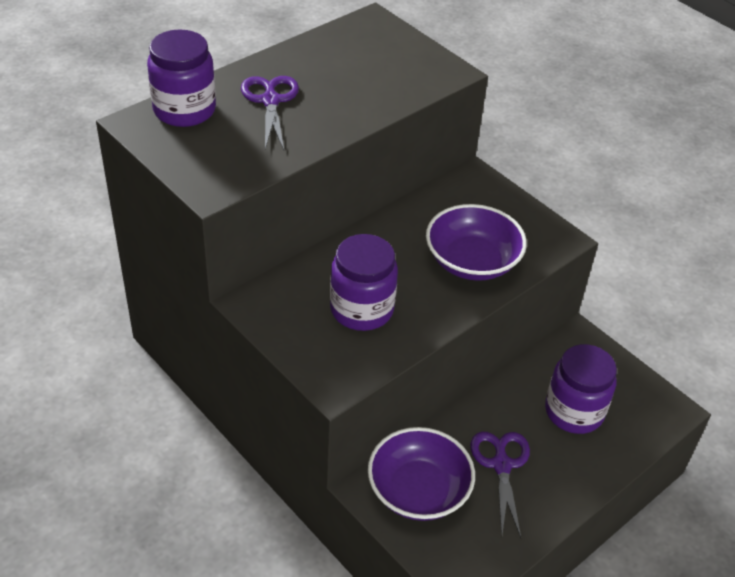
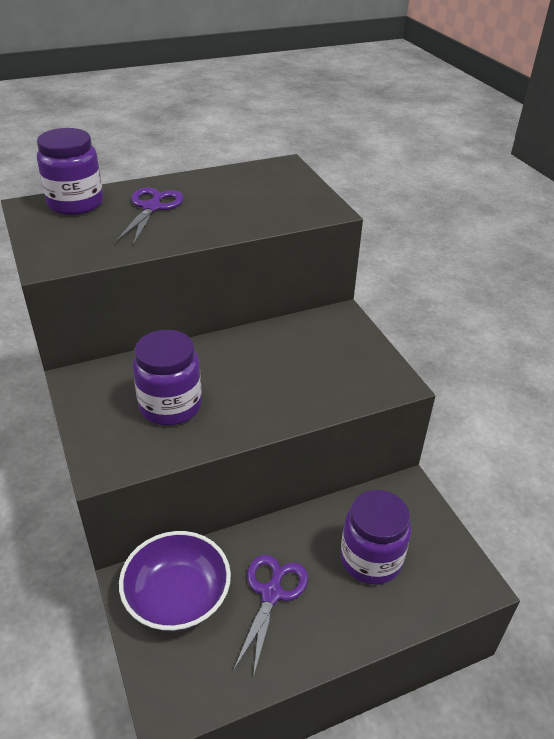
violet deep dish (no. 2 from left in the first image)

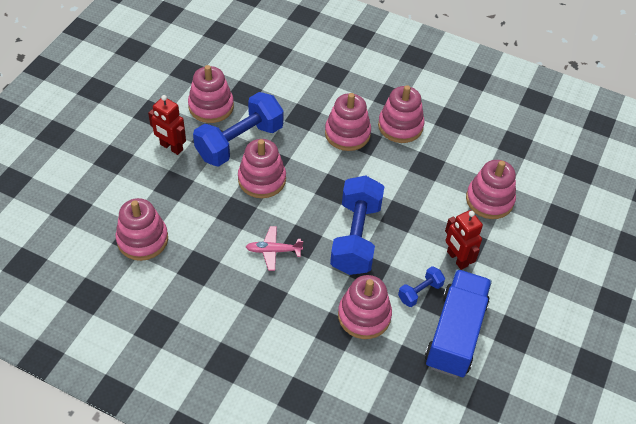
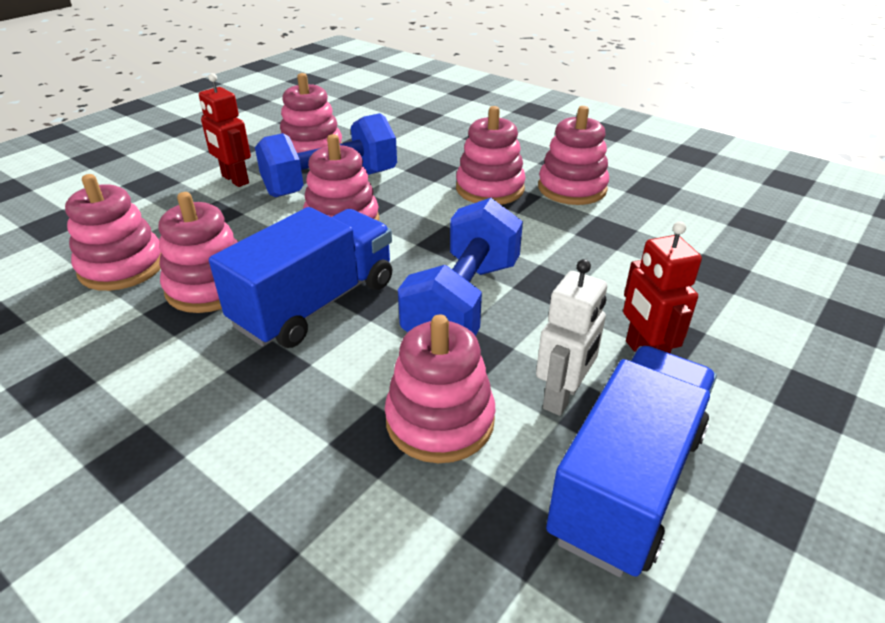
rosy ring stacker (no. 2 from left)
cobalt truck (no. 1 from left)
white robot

———

| Task instructions |
Would you repeat the material exactly, keeping out any pictures?

| Result |
violet deep dish (no. 2 from left in the first image)

rosy ring stacker (no. 2 from left)
cobalt truck (no. 1 from left)
white robot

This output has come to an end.